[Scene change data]
━━━━━━━━━━━━━━━━━━━━

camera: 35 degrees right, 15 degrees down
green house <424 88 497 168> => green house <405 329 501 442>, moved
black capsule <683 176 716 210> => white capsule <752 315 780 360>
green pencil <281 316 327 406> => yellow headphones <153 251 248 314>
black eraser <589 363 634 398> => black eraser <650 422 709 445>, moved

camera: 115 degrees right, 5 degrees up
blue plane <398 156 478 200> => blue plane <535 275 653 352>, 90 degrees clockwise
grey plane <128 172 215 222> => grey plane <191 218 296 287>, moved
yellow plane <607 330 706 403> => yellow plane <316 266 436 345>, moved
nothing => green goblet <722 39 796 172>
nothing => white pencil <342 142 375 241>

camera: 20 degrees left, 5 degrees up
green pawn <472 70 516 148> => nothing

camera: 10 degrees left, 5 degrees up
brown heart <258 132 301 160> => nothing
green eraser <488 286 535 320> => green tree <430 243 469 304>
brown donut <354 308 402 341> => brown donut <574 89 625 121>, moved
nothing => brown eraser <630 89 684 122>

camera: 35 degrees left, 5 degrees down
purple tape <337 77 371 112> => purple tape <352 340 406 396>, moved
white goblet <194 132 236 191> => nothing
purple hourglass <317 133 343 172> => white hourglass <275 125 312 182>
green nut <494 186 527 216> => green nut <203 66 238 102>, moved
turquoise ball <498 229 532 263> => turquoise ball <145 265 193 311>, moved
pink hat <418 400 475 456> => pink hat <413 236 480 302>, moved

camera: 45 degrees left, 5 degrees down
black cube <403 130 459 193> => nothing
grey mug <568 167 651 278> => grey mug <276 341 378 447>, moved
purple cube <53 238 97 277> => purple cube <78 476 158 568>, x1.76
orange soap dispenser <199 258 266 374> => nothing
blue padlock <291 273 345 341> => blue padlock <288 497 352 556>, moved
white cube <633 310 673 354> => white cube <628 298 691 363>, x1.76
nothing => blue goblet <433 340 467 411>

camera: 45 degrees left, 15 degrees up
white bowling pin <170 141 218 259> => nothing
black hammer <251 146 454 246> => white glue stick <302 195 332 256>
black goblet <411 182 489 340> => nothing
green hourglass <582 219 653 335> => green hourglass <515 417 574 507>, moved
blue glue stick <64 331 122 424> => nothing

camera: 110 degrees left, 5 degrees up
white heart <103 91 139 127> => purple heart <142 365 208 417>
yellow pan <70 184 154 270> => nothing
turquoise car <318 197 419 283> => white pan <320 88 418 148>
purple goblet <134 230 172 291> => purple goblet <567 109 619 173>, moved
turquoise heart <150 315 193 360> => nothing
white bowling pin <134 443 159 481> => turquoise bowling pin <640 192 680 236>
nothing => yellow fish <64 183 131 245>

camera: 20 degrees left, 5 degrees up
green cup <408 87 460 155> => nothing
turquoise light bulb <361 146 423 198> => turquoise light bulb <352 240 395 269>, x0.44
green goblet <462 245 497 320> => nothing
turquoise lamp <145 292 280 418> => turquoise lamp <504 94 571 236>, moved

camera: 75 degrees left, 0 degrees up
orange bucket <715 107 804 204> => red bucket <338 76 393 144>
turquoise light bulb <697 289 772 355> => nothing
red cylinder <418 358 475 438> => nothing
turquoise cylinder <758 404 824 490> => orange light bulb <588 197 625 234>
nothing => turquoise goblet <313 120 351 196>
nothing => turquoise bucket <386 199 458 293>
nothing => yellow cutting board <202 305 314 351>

━━━━━━━━━━━━━━━━━━━━

Return, exactly as they stand, the lines from the start of the records above through the line with "green pencil <281", both ends included, and no other lines.

camera: 35 degrees right, 15 degrees down
green house <424 88 497 168> => green house <405 329 501 442>, moved
black capsule <683 176 716 210> => white capsule <752 315 780 360>
green pencil <281 316 327 406> => yellow headphones <153 251 248 314>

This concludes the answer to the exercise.